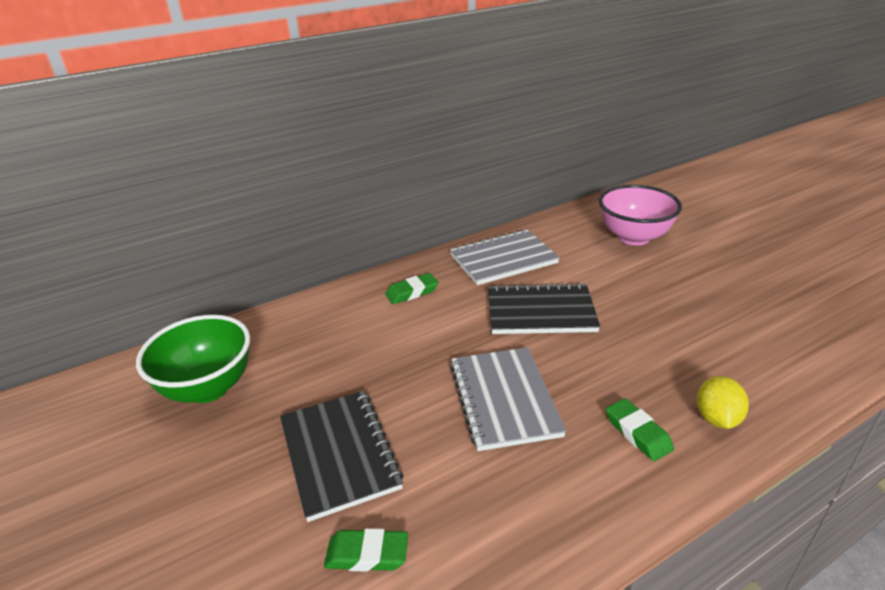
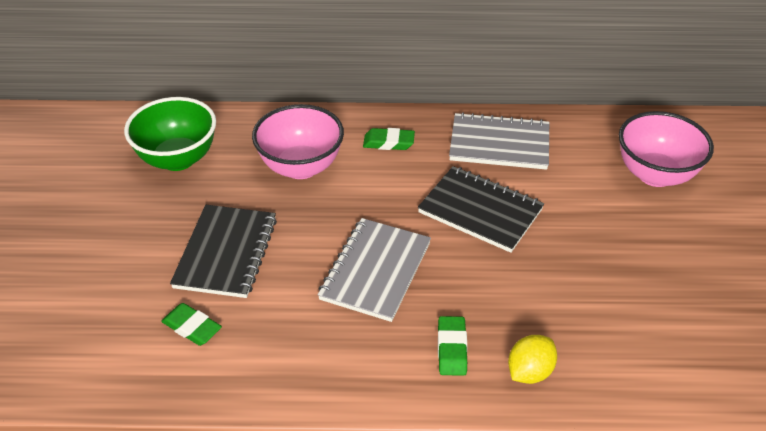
camera: 30 degrees right, 10 degrees up
none -> pink bowl [252,104,344,179]

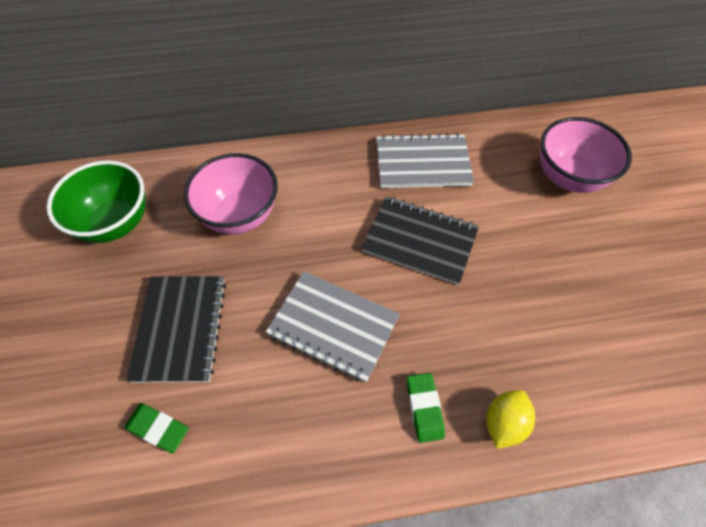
camera: 10 degrees left, 15 degrees up
grey notebook [318,218,431,322] -> grey notebook turned 75 degrees counterclockwise [266,271,400,383]
green eraser [363,128,415,150] -> none

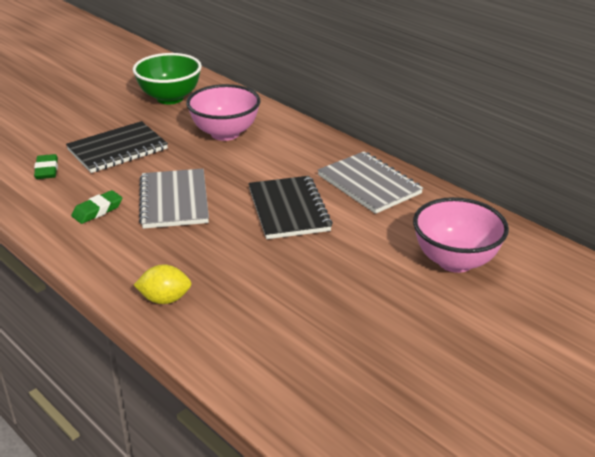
camera: 55 degrees right, 25 degrees down
green eraser [407,373,445,443] -> green eraser moved to [71,190,122,224]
◆ ◆ ◆ ◆ ◆
_Work instructions_. In the lines above, spot each one that contains the word "green" and copy it.

_Task output_.
green eraser [363,128,415,150] -> none
green eraser [407,373,445,443] -> green eraser moved to [71,190,122,224]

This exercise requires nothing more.